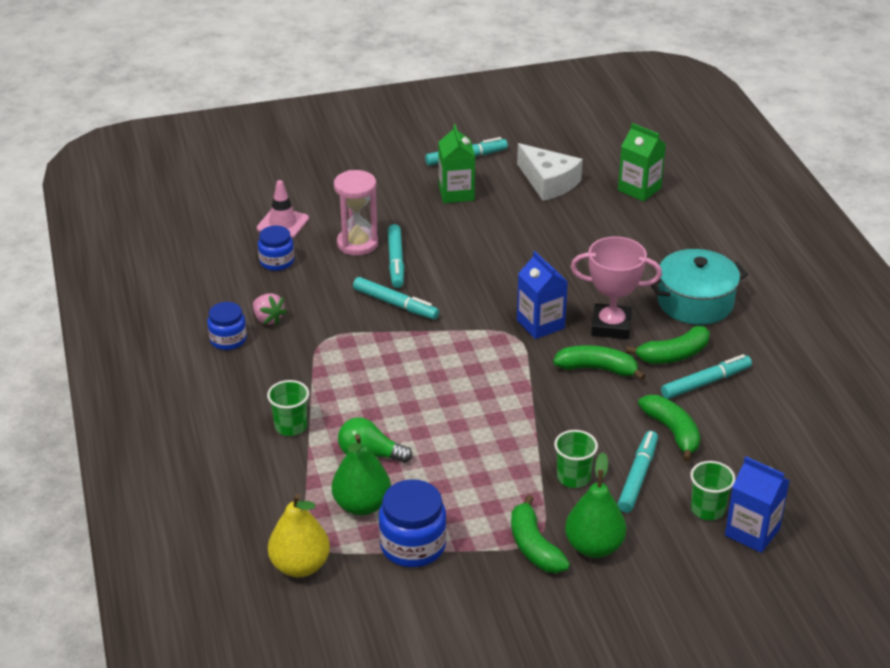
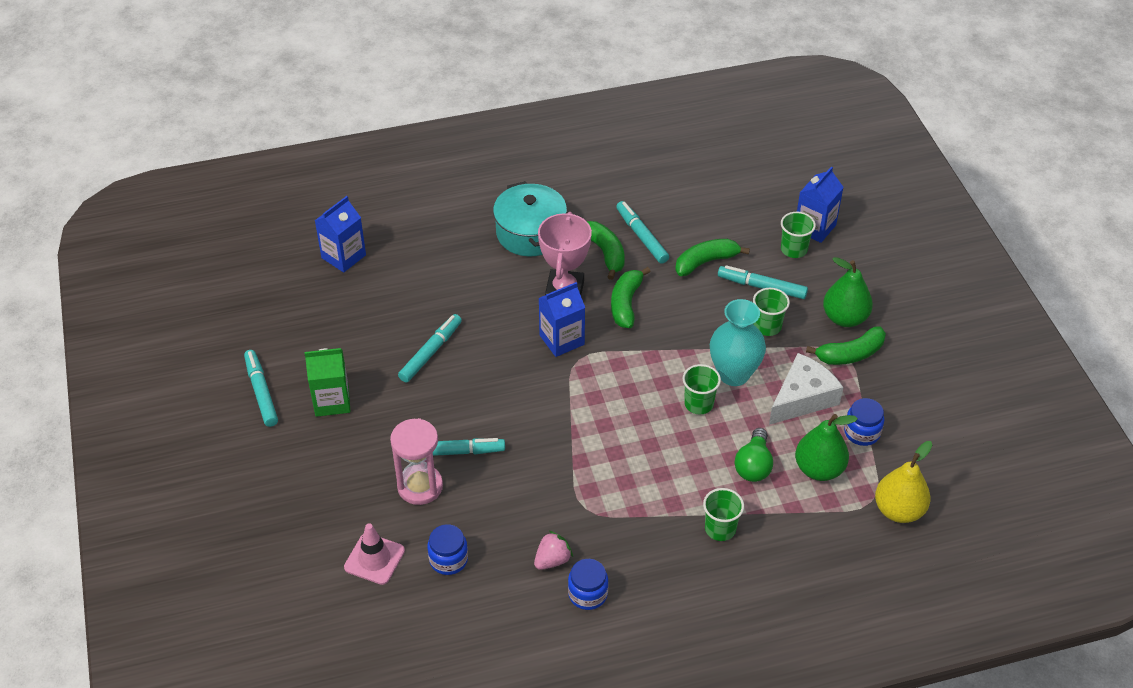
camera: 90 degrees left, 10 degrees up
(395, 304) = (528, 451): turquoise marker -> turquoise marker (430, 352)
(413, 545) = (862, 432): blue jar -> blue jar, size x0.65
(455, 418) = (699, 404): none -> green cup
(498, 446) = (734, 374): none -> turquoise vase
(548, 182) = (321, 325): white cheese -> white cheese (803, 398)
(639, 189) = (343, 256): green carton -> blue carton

****************

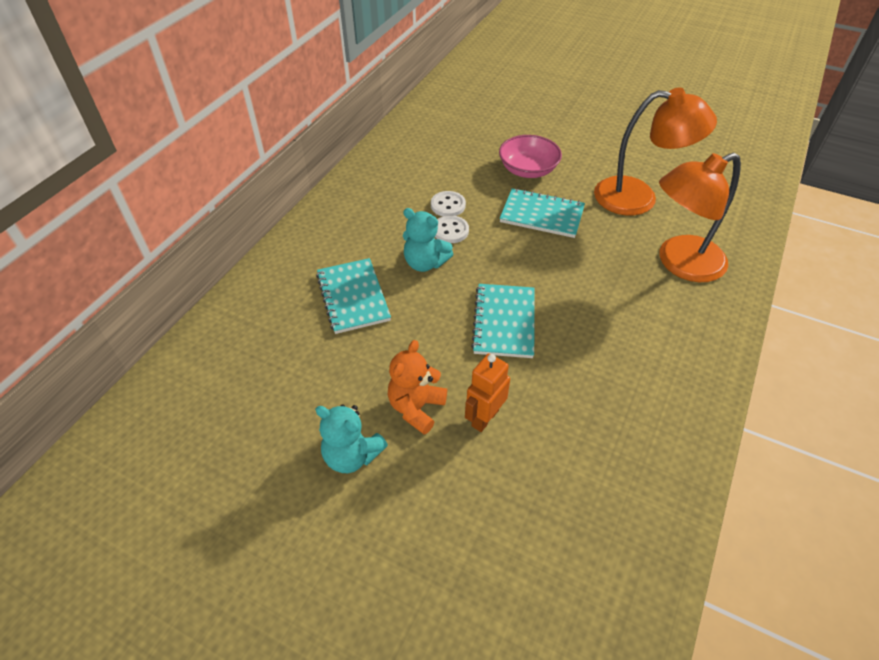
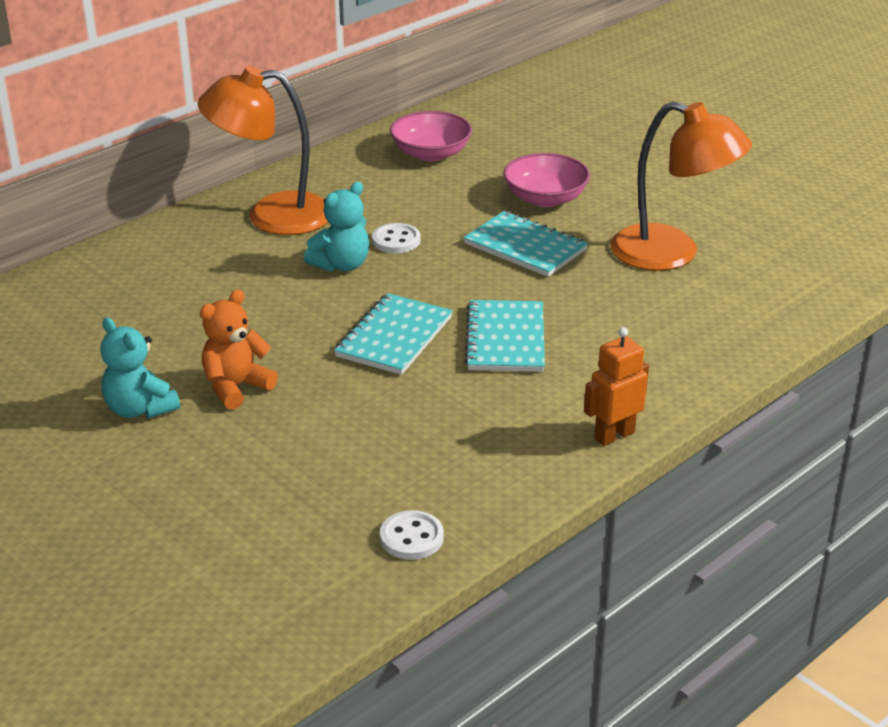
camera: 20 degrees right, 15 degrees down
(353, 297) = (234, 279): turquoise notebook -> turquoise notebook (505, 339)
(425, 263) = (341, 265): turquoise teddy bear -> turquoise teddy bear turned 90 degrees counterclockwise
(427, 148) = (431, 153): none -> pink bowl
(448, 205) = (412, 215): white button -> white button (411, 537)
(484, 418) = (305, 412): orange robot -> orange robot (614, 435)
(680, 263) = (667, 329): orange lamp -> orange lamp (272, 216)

****************

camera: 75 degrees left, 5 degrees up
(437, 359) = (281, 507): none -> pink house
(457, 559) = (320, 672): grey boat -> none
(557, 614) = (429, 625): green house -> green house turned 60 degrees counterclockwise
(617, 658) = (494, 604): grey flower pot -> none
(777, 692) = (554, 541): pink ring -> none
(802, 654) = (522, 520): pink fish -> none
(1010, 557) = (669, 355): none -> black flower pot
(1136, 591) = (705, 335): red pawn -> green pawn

****************

- _What to produce_:
Each line in the entries above, starting at the line with "(777, 692) = (554, 541): pink ring -> none" and ending at the line with "(1136, 591) = (705, 335): red", is to be printed exactly, and only those lines.

- _Task solution_:
(777, 692) = (554, 541): pink ring -> none
(802, 654) = (522, 520): pink fish -> none
(1010, 557) = (669, 355): none -> black flower pot
(1136, 591) = (705, 335): red pawn -> green pawn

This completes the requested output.